══ Material to process
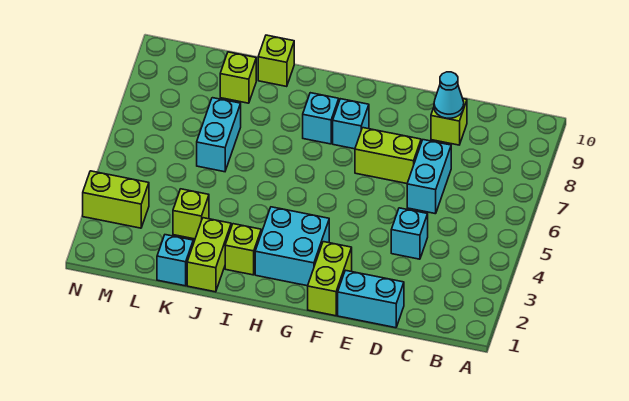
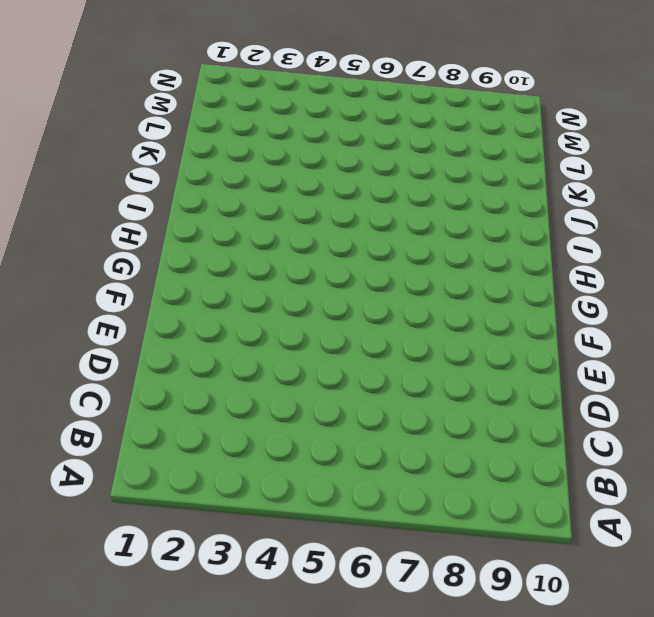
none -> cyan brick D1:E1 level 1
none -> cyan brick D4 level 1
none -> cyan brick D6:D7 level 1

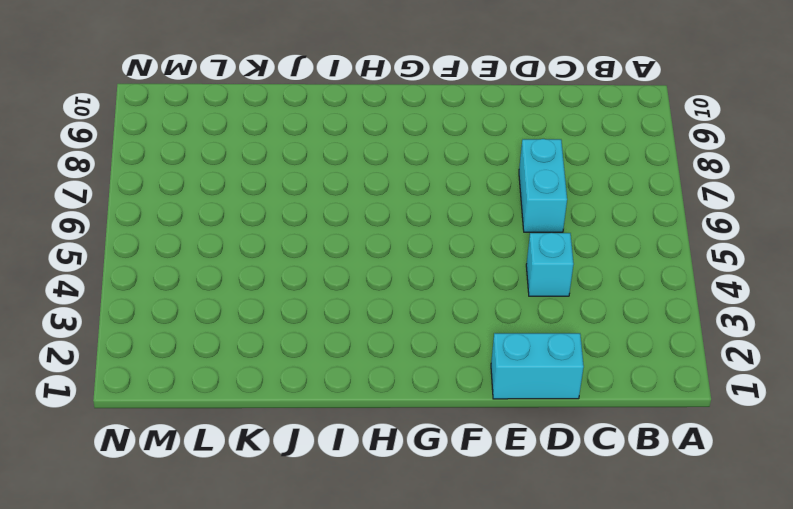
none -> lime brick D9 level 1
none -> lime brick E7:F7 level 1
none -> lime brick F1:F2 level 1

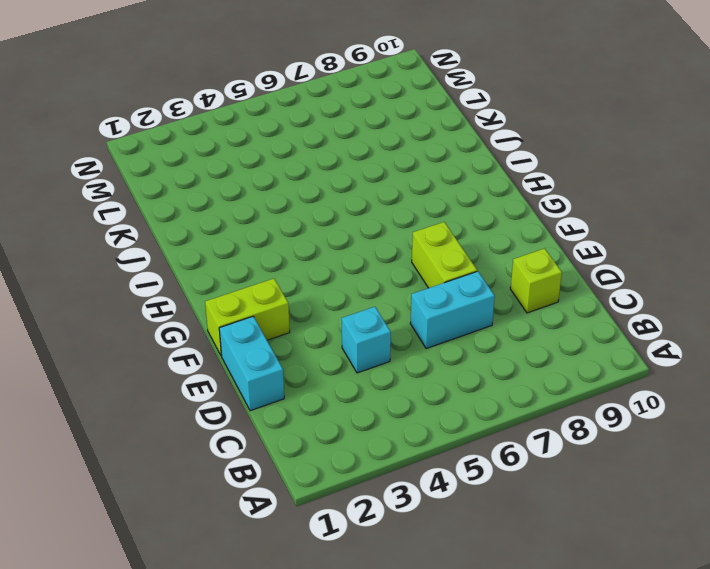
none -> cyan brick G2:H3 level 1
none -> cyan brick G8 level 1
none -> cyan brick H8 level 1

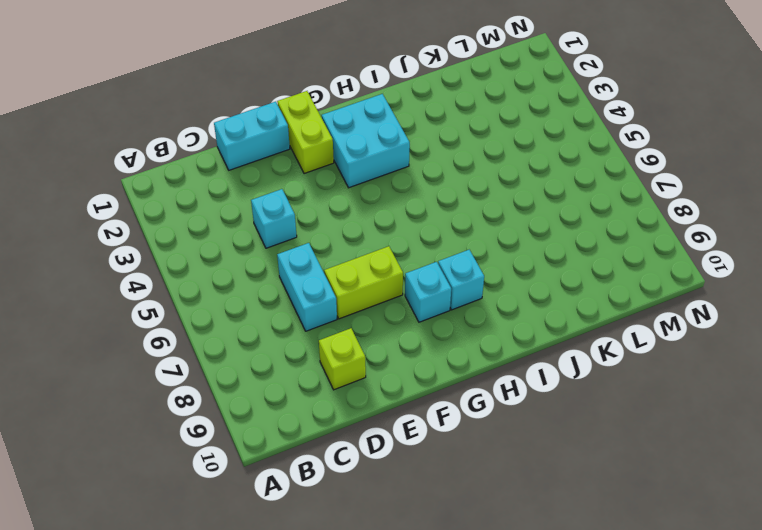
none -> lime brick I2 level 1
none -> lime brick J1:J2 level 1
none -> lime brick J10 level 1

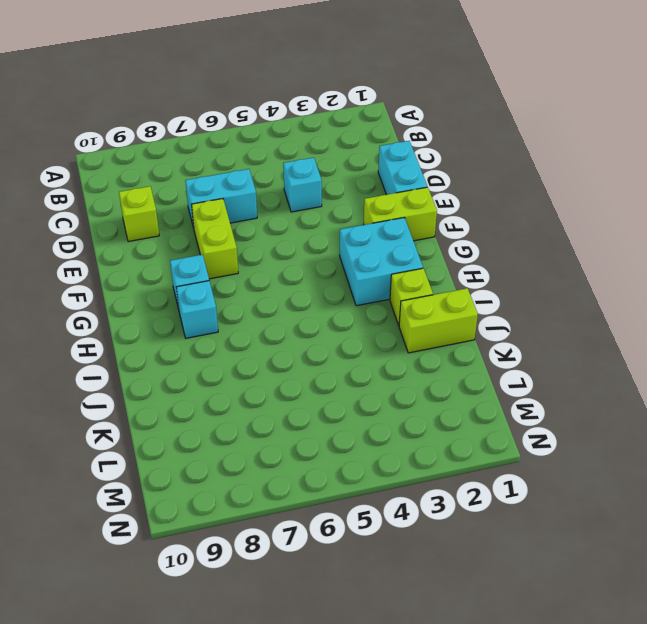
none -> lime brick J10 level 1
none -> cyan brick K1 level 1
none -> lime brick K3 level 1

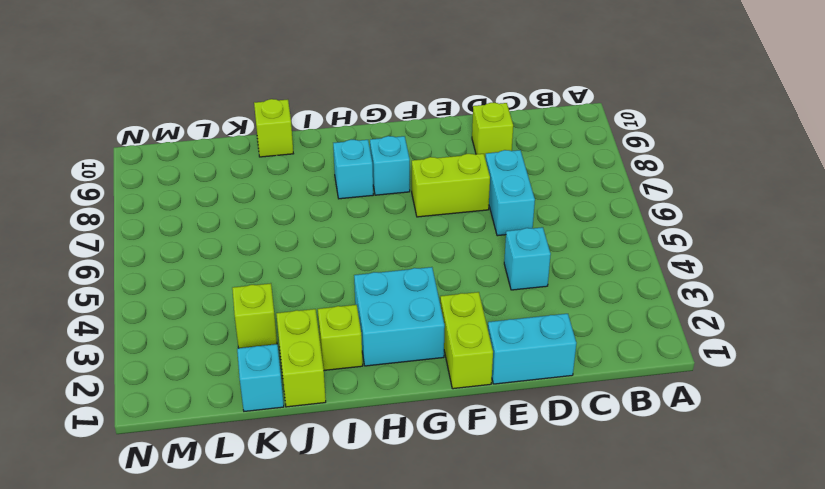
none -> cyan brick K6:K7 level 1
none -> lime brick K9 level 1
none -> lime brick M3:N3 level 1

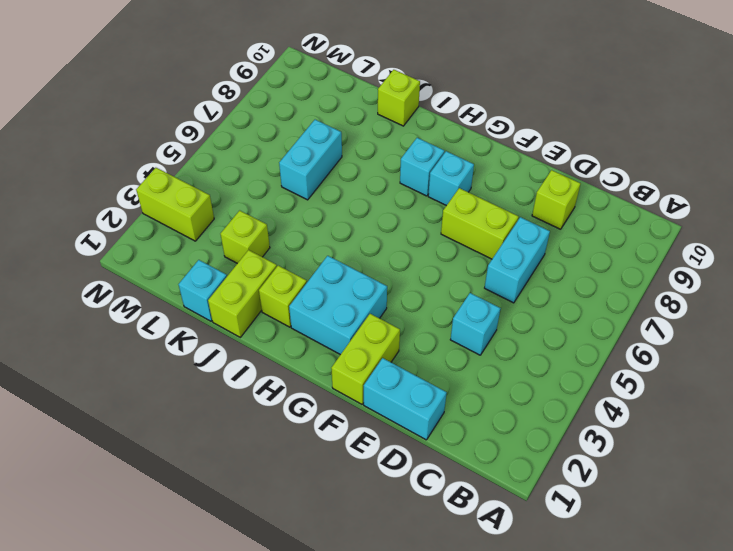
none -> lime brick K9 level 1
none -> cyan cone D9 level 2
════
* [Required work]: What this exercise asks for is every line of the data above with the word "cyan".

* [Task solution]:
none -> cyan brick D1:E1 level 1
none -> cyan brick D4 level 1
none -> cyan brick D6:D7 level 1
none -> cyan brick G2:H3 level 1
none -> cyan brick G8 level 1
none -> cyan brick H8 level 1
none -> cyan brick K1 level 1
none -> cyan brick K6:K7 level 1
none -> cyan cone D9 level 2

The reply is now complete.